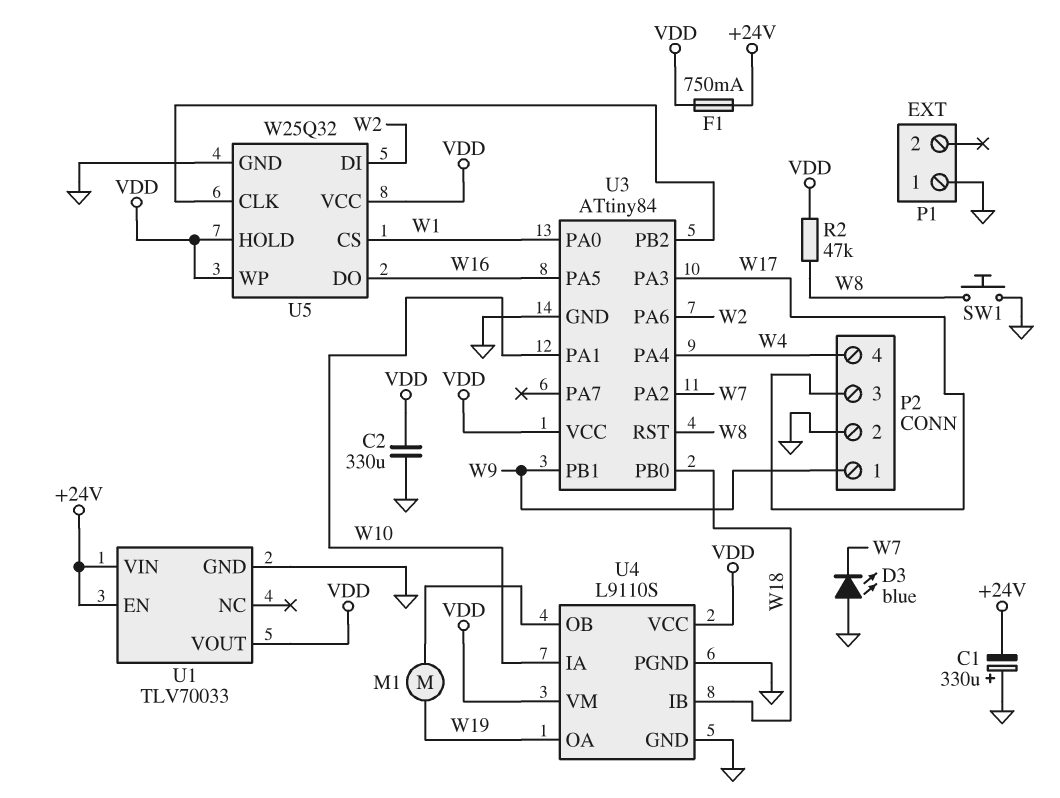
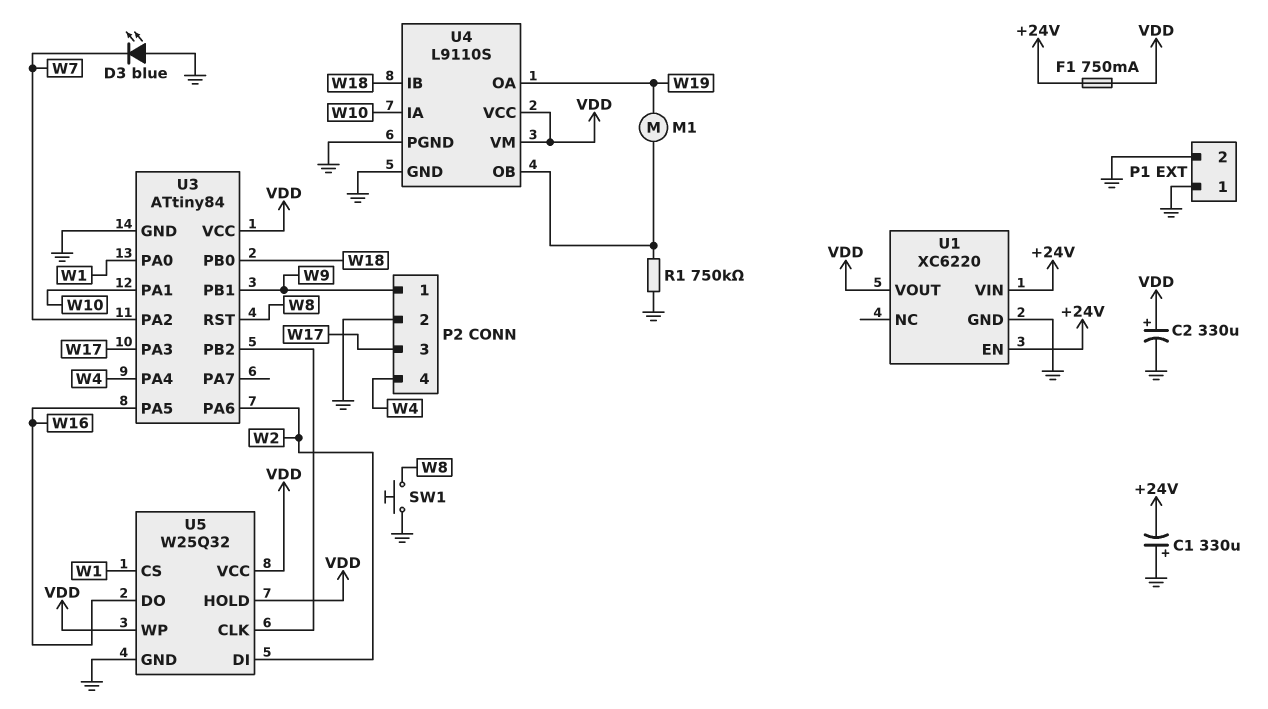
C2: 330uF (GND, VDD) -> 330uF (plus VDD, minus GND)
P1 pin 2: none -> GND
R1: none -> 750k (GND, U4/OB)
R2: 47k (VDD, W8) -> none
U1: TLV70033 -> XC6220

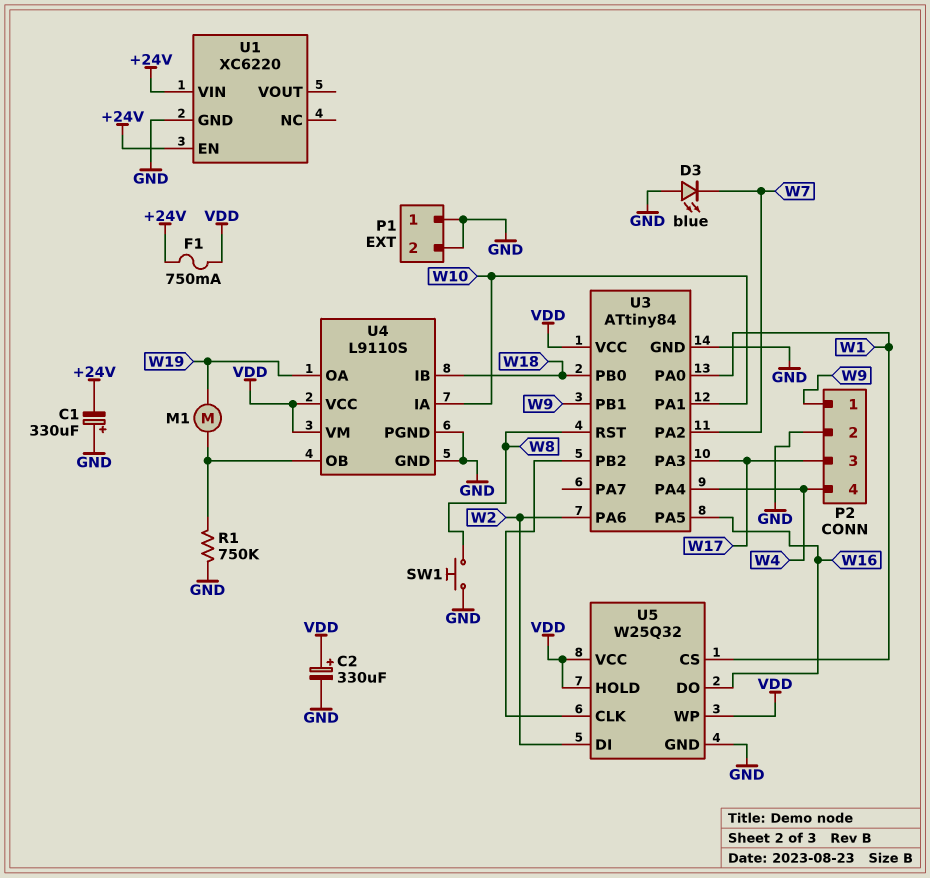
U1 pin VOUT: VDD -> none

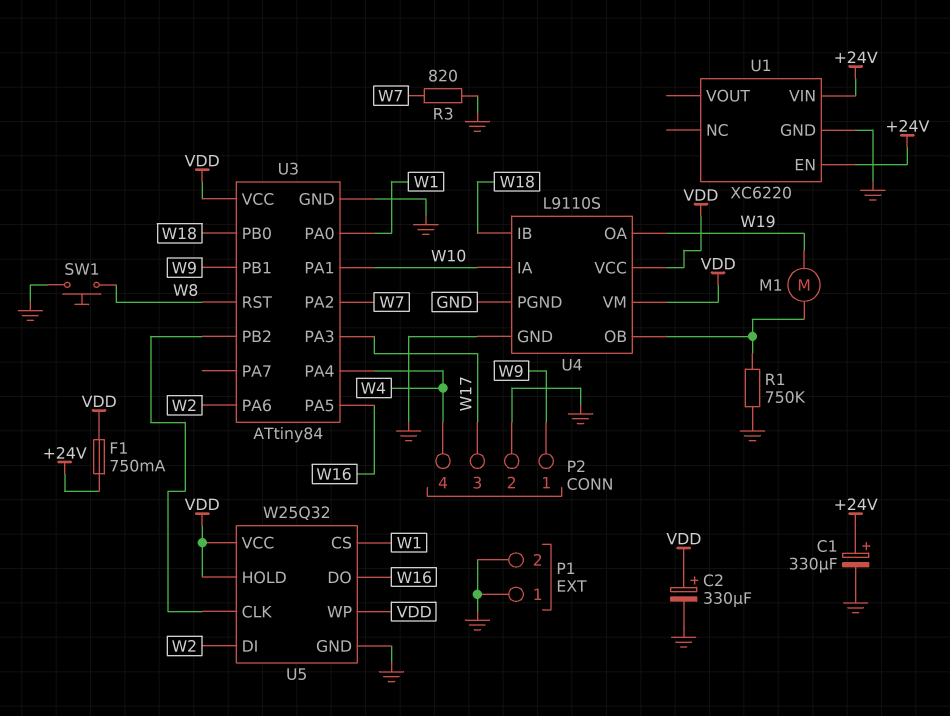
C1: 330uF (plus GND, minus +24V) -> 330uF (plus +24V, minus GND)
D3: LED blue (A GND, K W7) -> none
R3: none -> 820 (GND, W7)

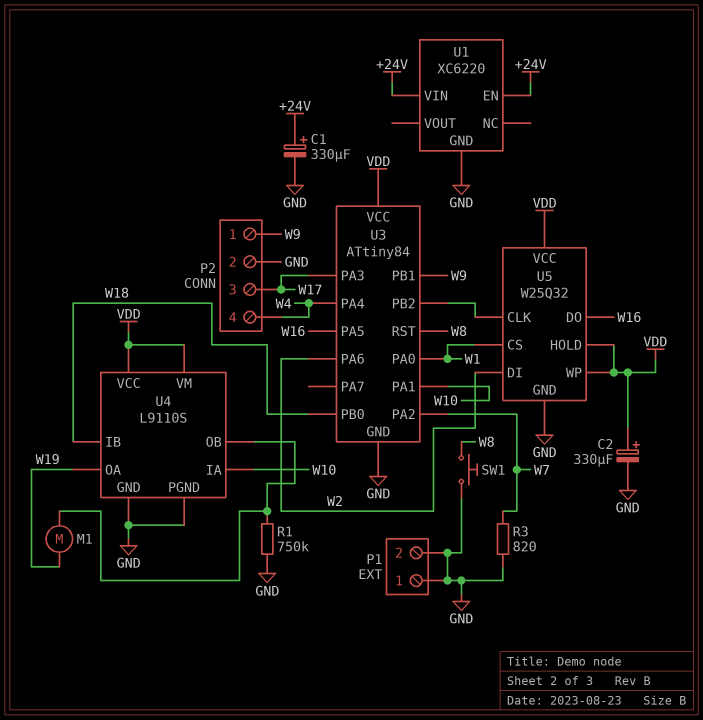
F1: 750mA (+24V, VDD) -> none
········
Your answer should consist of the lines above that hold the word "plus".

▶ Task output:
C2: 330uF (GND, VDD) -> 330uF (plus VDD, minus GND)
C1: 330uF (plus GND, minus +24V) -> 330uF (plus +24V, minus GND)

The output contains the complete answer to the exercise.